WHAT THE TASK REQUIRES - Return all lines of the listing below that carry the word "test".

----------------------------------------

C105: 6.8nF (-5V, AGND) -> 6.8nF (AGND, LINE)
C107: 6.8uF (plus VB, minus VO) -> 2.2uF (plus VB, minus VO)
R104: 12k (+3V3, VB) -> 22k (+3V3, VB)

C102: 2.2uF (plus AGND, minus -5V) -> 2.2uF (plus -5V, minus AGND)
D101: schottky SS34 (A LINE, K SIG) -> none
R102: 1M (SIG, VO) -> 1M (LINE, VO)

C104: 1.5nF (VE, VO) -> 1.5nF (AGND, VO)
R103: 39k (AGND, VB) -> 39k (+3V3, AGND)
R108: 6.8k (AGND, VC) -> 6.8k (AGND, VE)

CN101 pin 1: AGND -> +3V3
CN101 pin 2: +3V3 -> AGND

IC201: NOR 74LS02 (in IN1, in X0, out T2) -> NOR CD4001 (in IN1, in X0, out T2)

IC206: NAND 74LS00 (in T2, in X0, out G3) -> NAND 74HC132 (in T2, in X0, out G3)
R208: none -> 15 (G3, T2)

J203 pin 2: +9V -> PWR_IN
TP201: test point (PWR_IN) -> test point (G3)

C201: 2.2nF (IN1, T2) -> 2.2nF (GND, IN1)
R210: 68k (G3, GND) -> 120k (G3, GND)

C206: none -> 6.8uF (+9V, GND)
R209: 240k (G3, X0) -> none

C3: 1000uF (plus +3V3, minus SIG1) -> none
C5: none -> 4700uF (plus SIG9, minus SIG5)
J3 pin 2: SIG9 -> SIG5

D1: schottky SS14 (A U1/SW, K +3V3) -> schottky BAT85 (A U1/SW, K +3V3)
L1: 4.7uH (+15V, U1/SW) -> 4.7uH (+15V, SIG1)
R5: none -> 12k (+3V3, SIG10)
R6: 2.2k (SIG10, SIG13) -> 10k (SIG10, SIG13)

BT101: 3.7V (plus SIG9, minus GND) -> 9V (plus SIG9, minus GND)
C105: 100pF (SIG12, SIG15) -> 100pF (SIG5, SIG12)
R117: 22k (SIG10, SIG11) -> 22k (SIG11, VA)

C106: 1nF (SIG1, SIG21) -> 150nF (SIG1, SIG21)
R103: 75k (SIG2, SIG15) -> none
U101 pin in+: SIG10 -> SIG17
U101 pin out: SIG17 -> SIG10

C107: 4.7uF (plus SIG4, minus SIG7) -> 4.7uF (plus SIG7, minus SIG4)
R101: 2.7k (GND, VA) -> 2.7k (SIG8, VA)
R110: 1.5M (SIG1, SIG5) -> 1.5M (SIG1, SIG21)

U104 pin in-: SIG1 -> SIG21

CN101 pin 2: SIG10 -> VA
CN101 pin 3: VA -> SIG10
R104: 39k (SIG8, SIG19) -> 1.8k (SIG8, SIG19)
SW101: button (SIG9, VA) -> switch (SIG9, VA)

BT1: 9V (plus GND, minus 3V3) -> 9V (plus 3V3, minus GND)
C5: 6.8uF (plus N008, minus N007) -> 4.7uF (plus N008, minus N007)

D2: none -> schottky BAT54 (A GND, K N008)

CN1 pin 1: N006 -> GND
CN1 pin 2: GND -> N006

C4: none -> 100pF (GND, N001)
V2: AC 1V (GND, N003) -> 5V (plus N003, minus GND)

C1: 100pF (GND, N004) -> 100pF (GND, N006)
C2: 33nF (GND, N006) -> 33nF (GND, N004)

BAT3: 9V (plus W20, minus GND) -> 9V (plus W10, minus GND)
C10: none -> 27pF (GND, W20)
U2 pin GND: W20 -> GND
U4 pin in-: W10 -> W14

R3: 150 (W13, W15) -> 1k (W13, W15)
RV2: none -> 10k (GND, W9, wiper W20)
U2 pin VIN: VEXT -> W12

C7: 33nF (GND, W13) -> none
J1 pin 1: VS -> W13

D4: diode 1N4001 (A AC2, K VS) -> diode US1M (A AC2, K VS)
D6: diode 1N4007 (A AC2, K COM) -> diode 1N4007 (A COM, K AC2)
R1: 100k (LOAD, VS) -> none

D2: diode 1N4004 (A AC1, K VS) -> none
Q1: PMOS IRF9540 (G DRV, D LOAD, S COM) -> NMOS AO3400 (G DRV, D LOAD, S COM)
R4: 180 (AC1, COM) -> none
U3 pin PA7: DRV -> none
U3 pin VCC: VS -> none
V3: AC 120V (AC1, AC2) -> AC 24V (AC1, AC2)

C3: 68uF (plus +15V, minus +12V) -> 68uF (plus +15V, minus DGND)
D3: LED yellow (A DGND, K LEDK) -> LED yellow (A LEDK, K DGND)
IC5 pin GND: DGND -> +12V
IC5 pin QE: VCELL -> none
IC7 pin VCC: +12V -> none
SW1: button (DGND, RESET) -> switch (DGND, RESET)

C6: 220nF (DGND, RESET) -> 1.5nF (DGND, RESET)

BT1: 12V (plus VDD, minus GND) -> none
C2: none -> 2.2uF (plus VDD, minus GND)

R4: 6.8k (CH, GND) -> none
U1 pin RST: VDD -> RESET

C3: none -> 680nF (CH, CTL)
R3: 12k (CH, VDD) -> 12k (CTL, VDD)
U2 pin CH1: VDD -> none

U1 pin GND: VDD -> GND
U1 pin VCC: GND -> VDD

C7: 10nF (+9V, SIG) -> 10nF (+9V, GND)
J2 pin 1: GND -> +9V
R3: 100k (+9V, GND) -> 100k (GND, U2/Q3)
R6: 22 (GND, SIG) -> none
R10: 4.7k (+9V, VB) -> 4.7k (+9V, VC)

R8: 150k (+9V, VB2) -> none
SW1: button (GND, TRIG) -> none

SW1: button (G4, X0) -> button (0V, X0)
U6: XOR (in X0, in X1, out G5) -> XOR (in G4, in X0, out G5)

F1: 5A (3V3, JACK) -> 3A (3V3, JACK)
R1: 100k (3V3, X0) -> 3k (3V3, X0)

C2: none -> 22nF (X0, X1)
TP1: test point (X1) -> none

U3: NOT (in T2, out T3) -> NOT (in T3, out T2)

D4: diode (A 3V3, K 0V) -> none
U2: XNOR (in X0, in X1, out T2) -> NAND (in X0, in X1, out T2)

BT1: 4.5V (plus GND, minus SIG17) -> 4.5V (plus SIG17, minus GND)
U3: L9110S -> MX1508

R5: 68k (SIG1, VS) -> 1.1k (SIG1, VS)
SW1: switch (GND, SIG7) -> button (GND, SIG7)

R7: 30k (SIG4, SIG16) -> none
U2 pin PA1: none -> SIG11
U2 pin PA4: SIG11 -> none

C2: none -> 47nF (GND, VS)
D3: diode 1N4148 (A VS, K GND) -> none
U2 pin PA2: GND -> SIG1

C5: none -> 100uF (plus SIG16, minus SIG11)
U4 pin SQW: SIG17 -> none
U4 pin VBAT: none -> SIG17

----------------------------------------

EXERCISE SOLUTION -
TP201: test point (PWR_IN) -> test point (G3)
TP1: test point (X1) -> none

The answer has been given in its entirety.